» LISTED ENTRIES
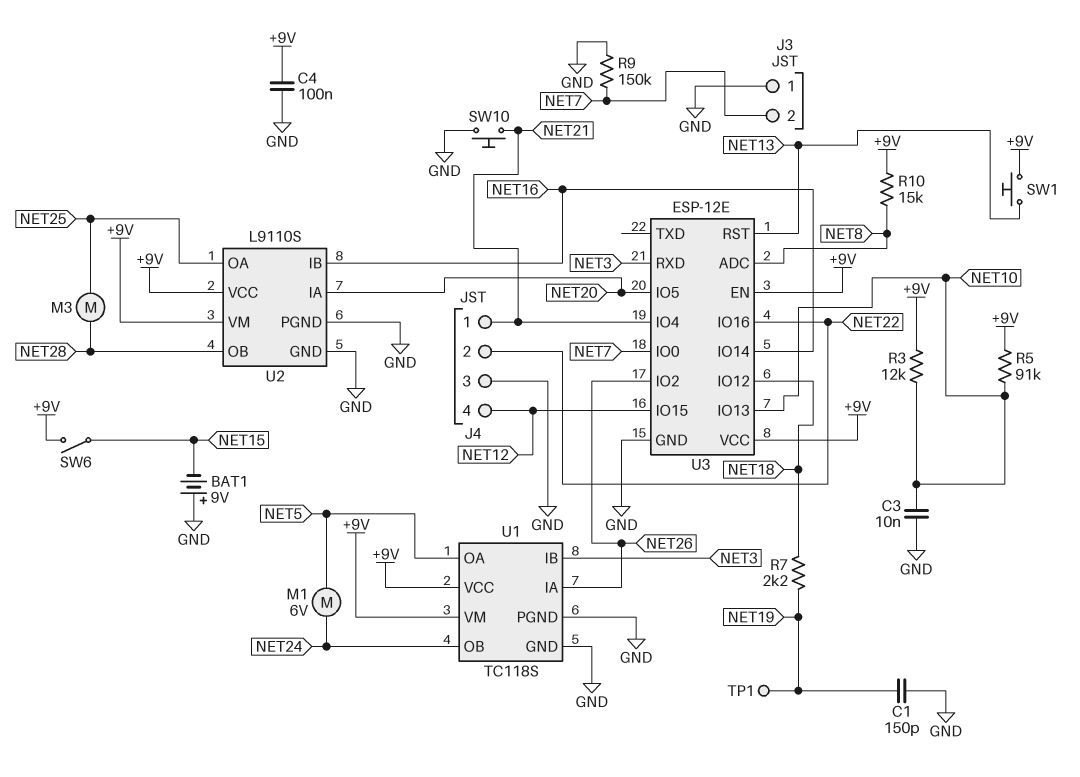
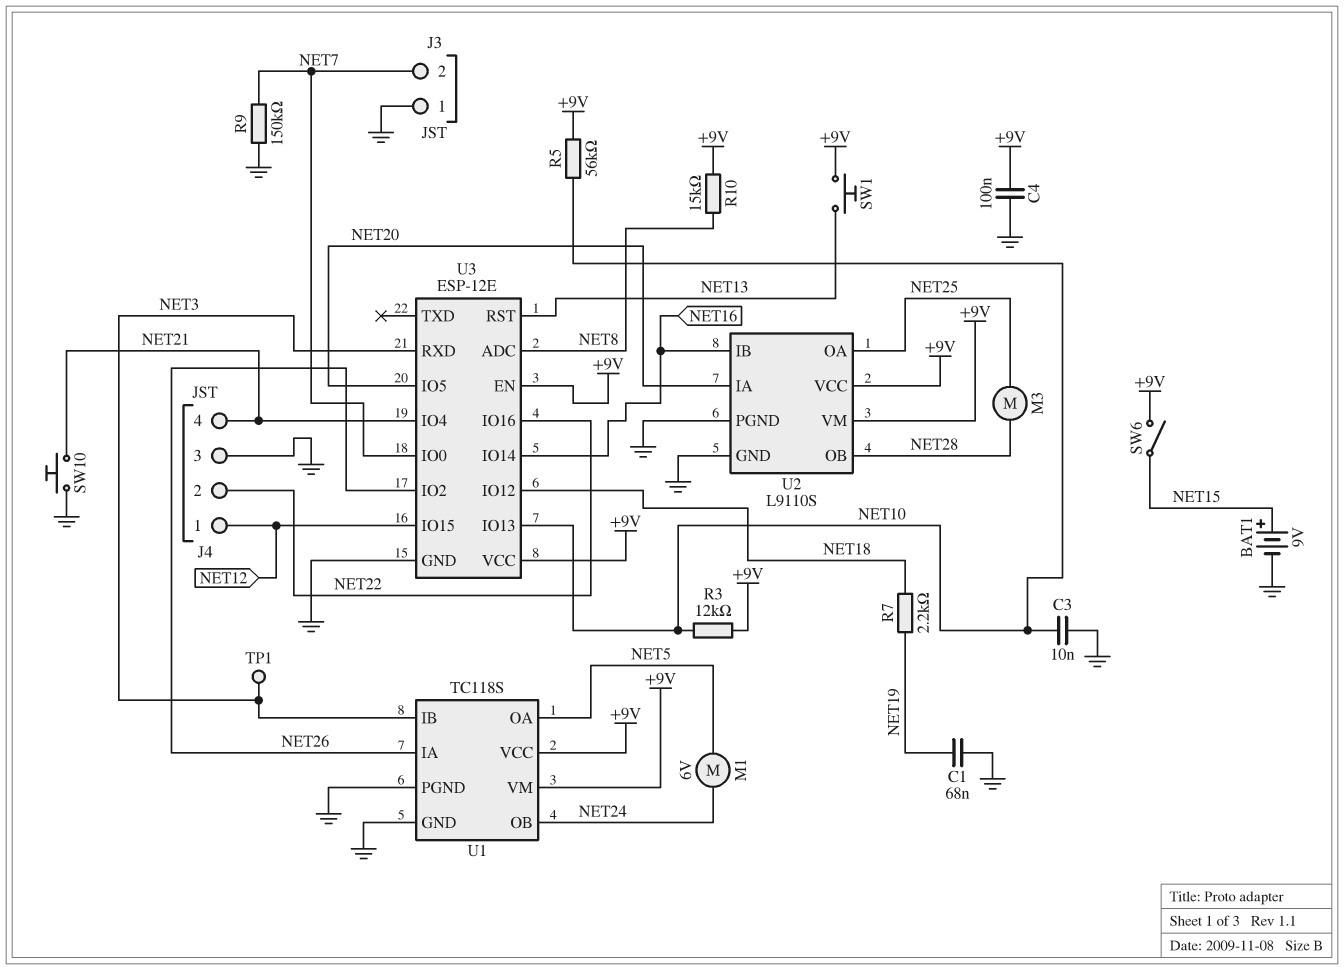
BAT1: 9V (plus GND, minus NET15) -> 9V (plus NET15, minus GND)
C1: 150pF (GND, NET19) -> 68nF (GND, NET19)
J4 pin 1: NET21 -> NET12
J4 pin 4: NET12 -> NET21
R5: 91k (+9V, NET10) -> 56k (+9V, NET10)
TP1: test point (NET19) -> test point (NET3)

» WHAT IS REQUIRED
With the line containing "C1: 150pF (GND, NET19) -> 68nF (GND, NET19)" as the start, transcribe each line through the end of the listing above, exactly and only.

» WRITTEN SOLUTION
C1: 150pF (GND, NET19) -> 68nF (GND, NET19)
J4 pin 1: NET21 -> NET12
J4 pin 4: NET12 -> NET21
R5: 91k (+9V, NET10) -> 56k (+9V, NET10)
TP1: test point (NET19) -> test point (NET3)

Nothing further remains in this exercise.